## ASSIGNED TASK
Please transcribe the listing below in full and word for word, without its pictures.
-- Opening Marker --
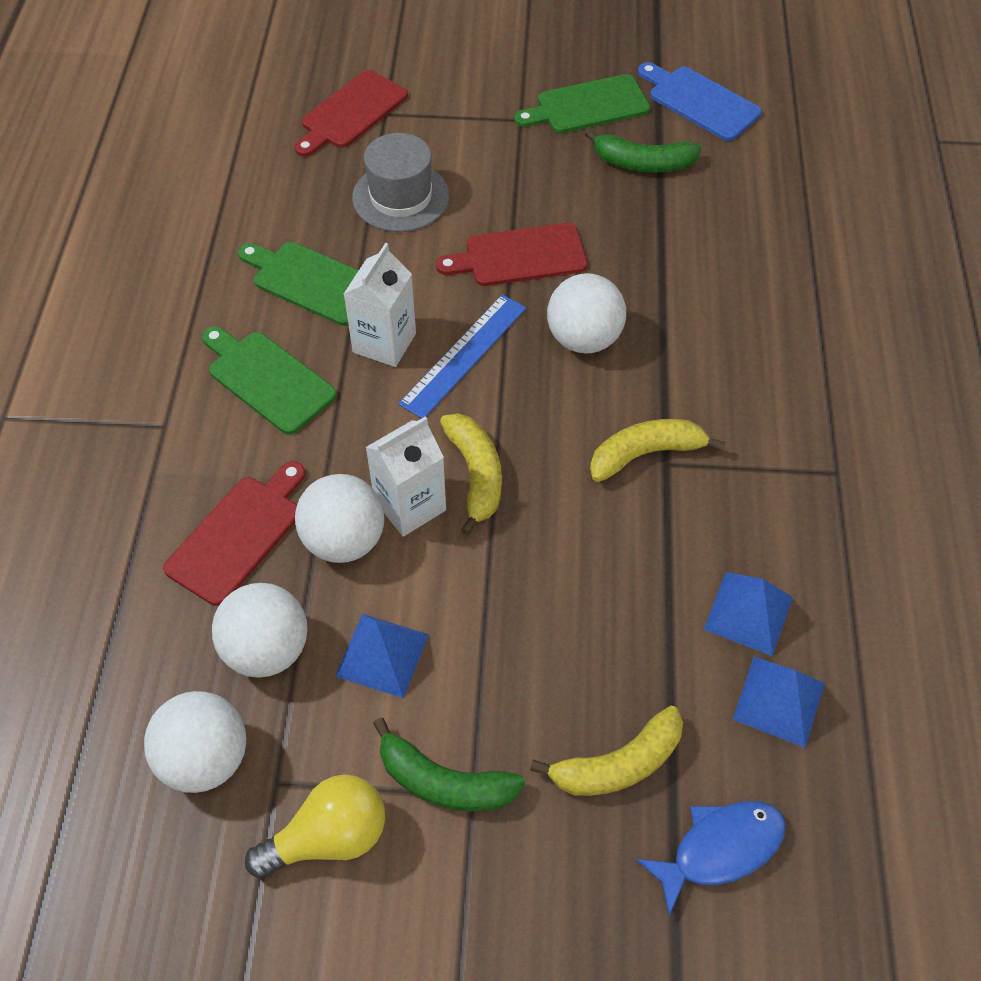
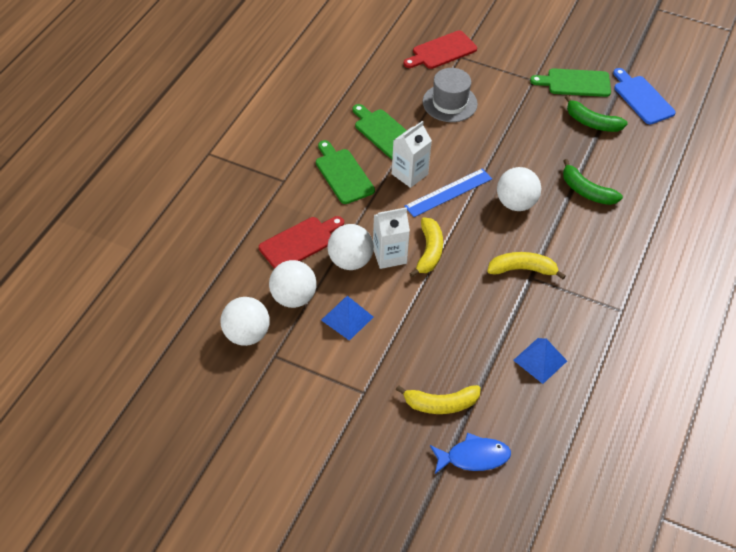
camera: 20 degrees right, 5 degrees down
yellow light bulb [245,774,385,878] -> none
green banana [373,718,525,812] -> green banana moved to [563,159,623,205]
red cutting board [436,223,588,286] -> none
blue pyramid [733,657,825,748] -> none

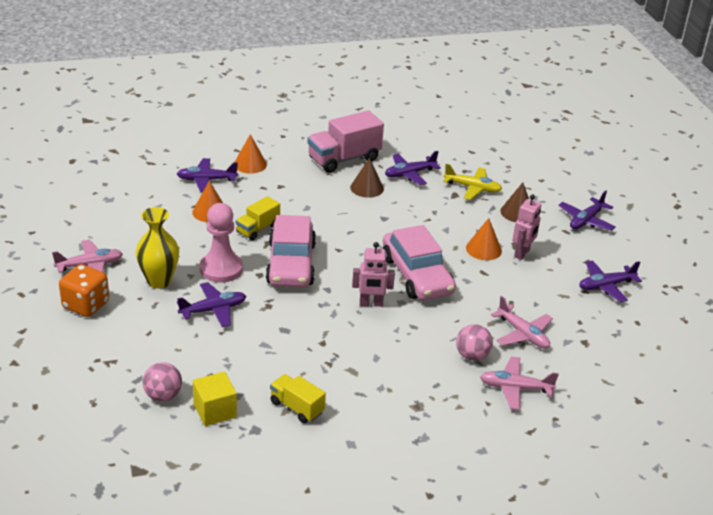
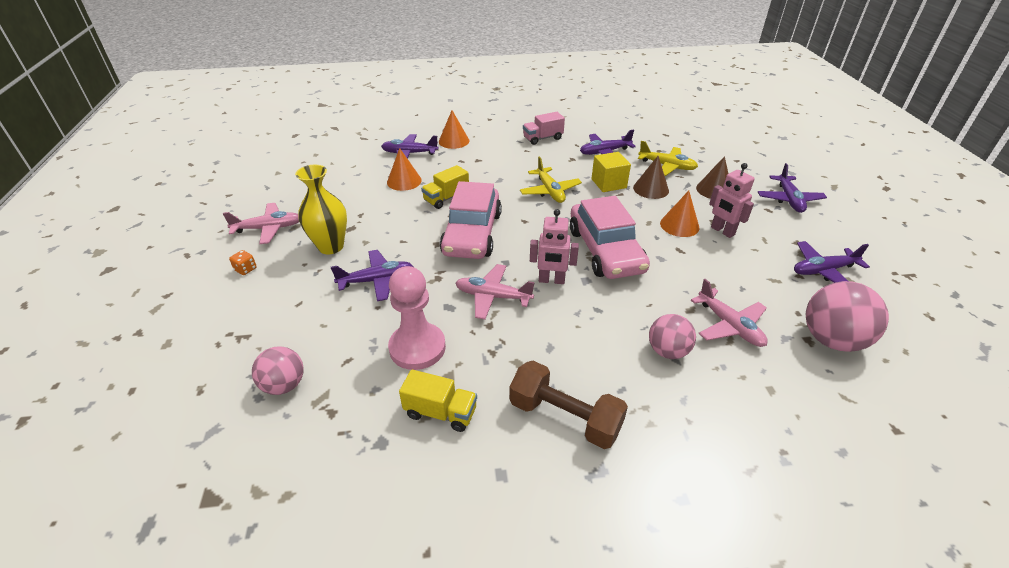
camera: 10 degrees right, 5 degrees up
orange dice [59,264,109,317] -> orange dice [229,250,257,275], size x0.44
yellow cube [193,371,237,426] -> yellow cube moved to [591,152,631,192]
pink pawn [200,203,243,283] -> pink pawn moved to [388,266,446,370]
yellow truck [270,374,326,423] -> yellow truck turned 150 degrees clockwise [399,369,477,432]
pink truck [307,110,384,173] -> pink truck [523,112,565,145], size x0.58
brown cone [350,157,384,198] -> brown cone moved to [633,156,669,199]
pink plane [480,356,559,410] -> pink plane moved to [456,264,535,320]
pink robot [512,194,541,260] -> pink robot turned 105 degrees clockwise [709,163,755,238]
purple plane [559,190,616,231] -> purple plane turned 45 degrees counterclockwise [758,163,827,213]
none -> brown dumbbell [509,361,628,449]
none -> yellow plane [520,157,582,203]
none -> pink ball [806,281,889,352]

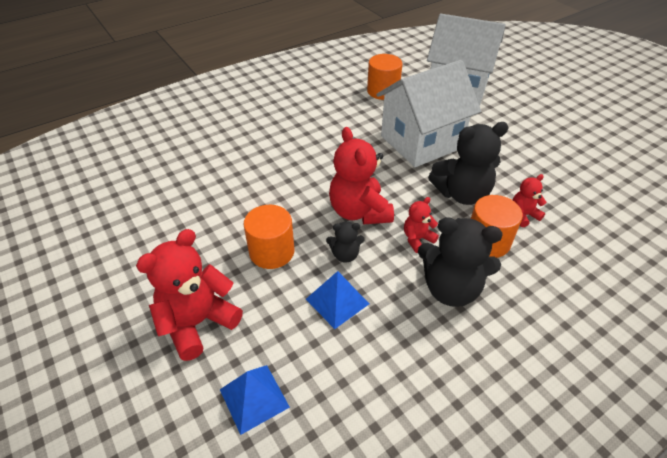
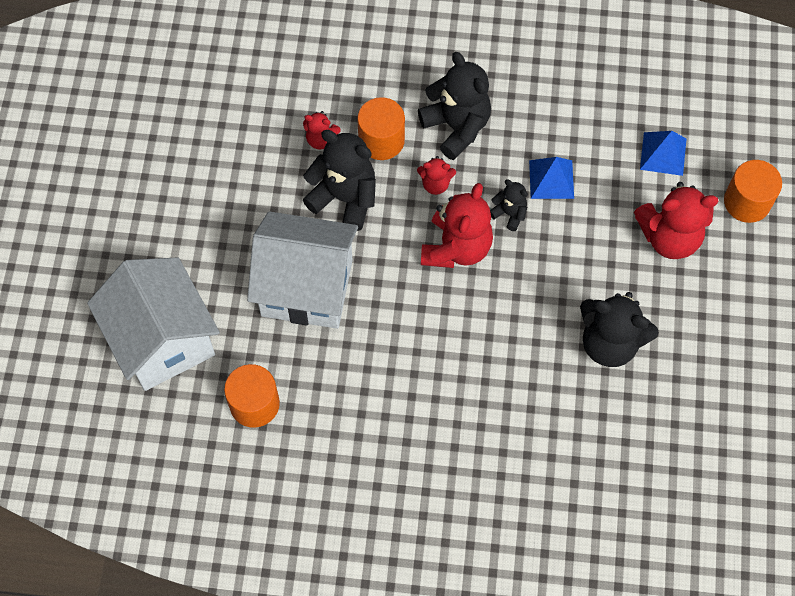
camera: 140 degrees left, 20 degrees up
orange cylinder [243,205,294,269] -> orange cylinder moved to [724,160,782,223]
none -> black teddy bear [580,292,659,367]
-- Closing Marker --
## THE COMPLETED TASK
camera: 20 degrees right, 5 degrees down
yellow light bulb [245,774,385,878] -> none
green banana [373,718,525,812] -> green banana moved to [563,159,623,205]
red cutting board [436,223,588,286] -> none
blue pyramid [733,657,825,748] -> none

camera: 10 degrees right, 5 degrees up
orange dice [59,264,109,317] -> orange dice [229,250,257,275], size x0.44
yellow cube [193,371,237,426] -> yellow cube moved to [591,152,631,192]
pink pawn [200,203,243,283] -> pink pawn moved to [388,266,446,370]
yellow truck [270,374,326,423] -> yellow truck turned 150 degrees clockwise [399,369,477,432]
pink truck [307,110,384,173] -> pink truck [523,112,565,145], size x0.58
brown cone [350,157,384,198] -> brown cone moved to [633,156,669,199]
pink plane [480,356,559,410] -> pink plane moved to [456,264,535,320]
pink robot [512,194,541,260] -> pink robot turned 105 degrees clockwise [709,163,755,238]
purple plane [559,190,616,231] -> purple plane turned 45 degrees counterclockwise [758,163,827,213]
none -> brown dumbbell [509,361,628,449]
none -> yellow plane [520,157,582,203]
none -> pink ball [806,281,889,352]

camera: 140 degrees left, 20 degrees up
orange cylinder [243,205,294,269] -> orange cylinder moved to [724,160,782,223]
none -> black teddy bear [580,292,659,367]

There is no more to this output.